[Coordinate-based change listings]

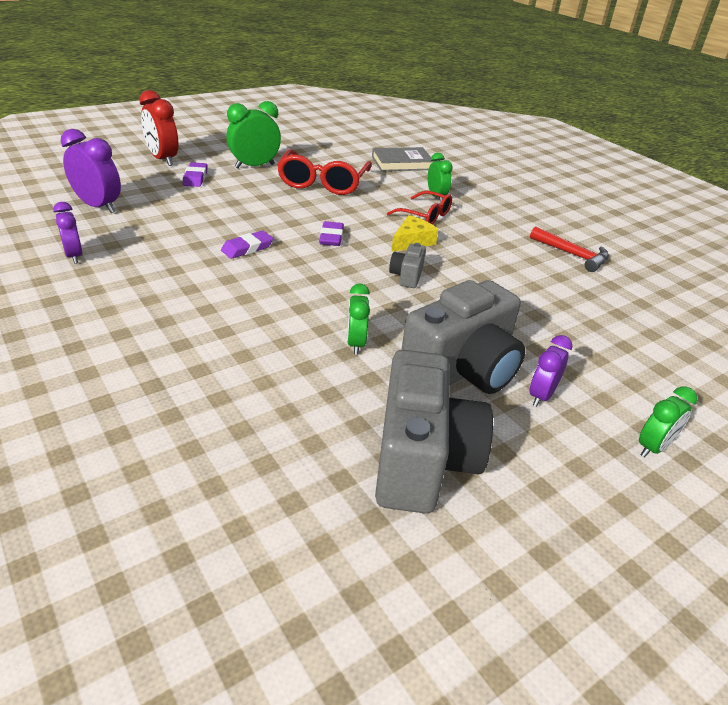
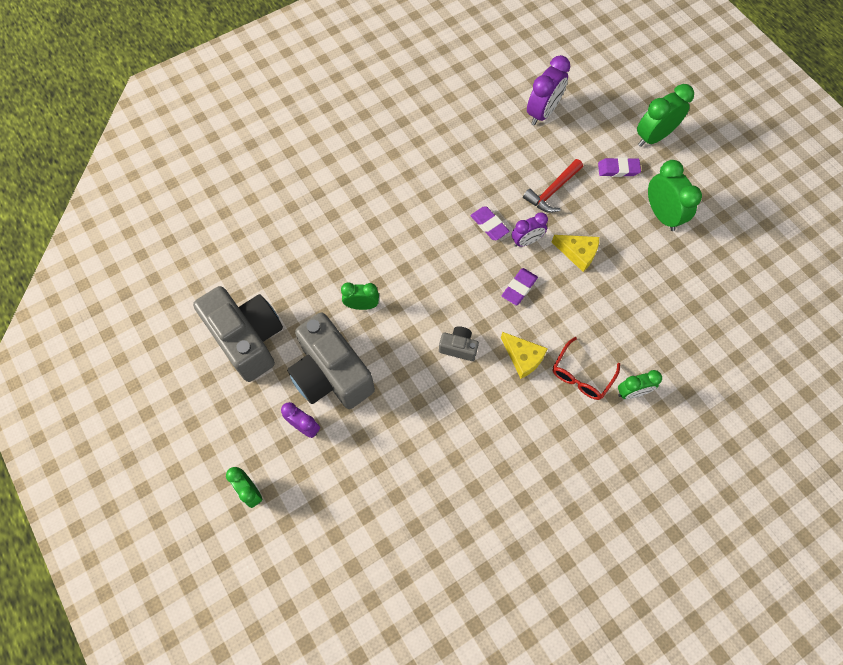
camera: 95 degrees right, 30 degrees up
(74, 256) = (460, 118): purple clock -> purple clock (526, 241)
(163, 159) = (653, 137): red clock -> green clock
(292, 205) = (578, 253): none -> yellow cheese
(323, 183) = (637, 279): red glasses -> none
(331, 237) = (519, 288): purple eraser -> purple eraser turned 60 degrees counterclockwise
(402, 163) = (718, 362): grey book -> none
(422, 460) = (248, 339): grey camera -> grey camera turned 135 degrees counterclockwise
(572, 255) = (520, 515): red hammer -> red hammer (552, 191)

Try it: Pictures aside, give the data again exactly as it appears.

Written solution:
camera: 95 degrees right, 30 degrees up
(74, 256) = (460, 118): purple clock -> purple clock (526, 241)
(163, 159) = (653, 137): red clock -> green clock
(292, 205) = (578, 253): none -> yellow cheese
(323, 183) = (637, 279): red glasses -> none
(331, 237) = (519, 288): purple eraser -> purple eraser turned 60 degrees counterclockwise
(402, 163) = (718, 362): grey book -> none
(422, 460) = (248, 339): grey camera -> grey camera turned 135 degrees counterclockwise
(572, 255) = (520, 515): red hammer -> red hammer (552, 191)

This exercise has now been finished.